• **Problem**: Show every line below where "AOUT" appears.

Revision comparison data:
Segment Open
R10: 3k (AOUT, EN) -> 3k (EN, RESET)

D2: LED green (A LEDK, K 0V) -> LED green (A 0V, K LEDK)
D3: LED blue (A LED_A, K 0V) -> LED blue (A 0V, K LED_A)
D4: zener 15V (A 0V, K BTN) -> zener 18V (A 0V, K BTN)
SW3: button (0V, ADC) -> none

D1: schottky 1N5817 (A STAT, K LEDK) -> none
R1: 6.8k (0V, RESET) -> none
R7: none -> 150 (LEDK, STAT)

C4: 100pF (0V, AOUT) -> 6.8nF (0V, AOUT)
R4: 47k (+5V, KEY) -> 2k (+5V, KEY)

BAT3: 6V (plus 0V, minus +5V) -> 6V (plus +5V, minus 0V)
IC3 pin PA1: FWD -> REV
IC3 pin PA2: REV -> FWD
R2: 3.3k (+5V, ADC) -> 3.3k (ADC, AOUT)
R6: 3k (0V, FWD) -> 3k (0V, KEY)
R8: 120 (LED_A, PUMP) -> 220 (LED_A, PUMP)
Segment Closed
• **Problem solution**:
R10: 3k (AOUT, EN) -> 3k (EN, RESET)
C4: 100pF (0V, AOUT) -> 6.8nF (0V, AOUT)
R2: 3.3k (+5V, ADC) -> 3.3k (ADC, AOUT)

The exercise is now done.